* **Written task**: For the word "ball", count the lines below that contain it. Give the number alone.

* **Task material**:

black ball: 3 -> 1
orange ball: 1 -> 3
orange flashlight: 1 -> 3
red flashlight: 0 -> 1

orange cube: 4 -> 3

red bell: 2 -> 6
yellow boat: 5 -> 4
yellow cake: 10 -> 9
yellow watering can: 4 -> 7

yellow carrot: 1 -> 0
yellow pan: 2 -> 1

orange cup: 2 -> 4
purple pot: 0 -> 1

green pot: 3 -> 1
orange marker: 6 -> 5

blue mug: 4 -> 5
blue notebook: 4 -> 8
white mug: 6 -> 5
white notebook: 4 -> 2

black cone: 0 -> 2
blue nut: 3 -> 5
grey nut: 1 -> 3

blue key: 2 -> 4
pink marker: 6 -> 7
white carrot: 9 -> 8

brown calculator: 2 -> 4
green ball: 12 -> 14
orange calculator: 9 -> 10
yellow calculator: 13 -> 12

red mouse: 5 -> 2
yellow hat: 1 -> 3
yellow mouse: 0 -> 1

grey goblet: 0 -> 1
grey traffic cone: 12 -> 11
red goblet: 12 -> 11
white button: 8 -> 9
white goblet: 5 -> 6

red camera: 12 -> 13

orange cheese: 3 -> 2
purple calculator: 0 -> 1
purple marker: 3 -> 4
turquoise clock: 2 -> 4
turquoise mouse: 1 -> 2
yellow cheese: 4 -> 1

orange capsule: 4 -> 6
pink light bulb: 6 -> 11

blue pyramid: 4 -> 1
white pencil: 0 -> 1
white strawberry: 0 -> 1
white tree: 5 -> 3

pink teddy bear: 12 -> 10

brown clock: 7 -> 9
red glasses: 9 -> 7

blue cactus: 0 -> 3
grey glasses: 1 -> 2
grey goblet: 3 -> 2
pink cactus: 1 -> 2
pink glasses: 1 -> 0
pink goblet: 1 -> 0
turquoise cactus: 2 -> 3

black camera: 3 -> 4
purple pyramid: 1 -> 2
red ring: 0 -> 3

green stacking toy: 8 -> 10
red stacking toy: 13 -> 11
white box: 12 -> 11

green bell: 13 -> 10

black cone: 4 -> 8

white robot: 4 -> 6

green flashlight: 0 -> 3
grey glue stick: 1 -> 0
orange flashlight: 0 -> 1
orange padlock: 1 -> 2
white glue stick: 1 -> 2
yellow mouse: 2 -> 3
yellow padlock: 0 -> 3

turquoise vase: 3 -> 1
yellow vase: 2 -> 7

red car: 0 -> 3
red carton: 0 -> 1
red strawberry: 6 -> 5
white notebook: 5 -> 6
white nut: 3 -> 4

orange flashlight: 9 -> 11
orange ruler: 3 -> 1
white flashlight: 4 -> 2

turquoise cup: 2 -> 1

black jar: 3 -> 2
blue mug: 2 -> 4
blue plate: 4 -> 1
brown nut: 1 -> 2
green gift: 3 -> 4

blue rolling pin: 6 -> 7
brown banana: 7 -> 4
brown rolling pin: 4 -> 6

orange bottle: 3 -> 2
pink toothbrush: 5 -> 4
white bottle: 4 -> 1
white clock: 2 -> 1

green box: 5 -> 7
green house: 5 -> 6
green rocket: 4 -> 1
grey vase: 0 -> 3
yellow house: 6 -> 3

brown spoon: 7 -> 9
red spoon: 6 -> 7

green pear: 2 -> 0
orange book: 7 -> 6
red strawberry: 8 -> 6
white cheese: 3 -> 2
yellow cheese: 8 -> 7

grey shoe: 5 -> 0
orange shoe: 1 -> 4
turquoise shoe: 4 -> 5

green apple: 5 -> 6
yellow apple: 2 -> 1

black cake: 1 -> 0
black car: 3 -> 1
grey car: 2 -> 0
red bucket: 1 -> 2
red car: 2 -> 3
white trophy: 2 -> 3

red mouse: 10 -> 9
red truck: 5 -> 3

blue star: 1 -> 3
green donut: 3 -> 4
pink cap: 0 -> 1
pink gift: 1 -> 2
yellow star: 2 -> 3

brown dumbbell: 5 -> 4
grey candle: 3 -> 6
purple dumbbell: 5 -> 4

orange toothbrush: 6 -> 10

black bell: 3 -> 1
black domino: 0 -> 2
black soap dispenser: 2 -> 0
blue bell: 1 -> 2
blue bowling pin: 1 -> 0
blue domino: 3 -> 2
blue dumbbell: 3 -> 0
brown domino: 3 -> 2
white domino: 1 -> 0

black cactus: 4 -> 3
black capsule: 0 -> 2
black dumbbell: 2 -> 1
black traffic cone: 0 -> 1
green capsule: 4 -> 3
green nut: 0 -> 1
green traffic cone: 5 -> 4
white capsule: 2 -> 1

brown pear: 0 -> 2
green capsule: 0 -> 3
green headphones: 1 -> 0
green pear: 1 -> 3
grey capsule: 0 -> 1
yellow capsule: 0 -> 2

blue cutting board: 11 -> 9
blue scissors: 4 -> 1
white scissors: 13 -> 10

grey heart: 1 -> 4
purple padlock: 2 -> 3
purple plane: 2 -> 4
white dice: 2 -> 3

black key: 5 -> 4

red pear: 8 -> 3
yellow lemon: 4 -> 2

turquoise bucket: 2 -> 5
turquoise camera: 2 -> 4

* **Answer for the task**: 3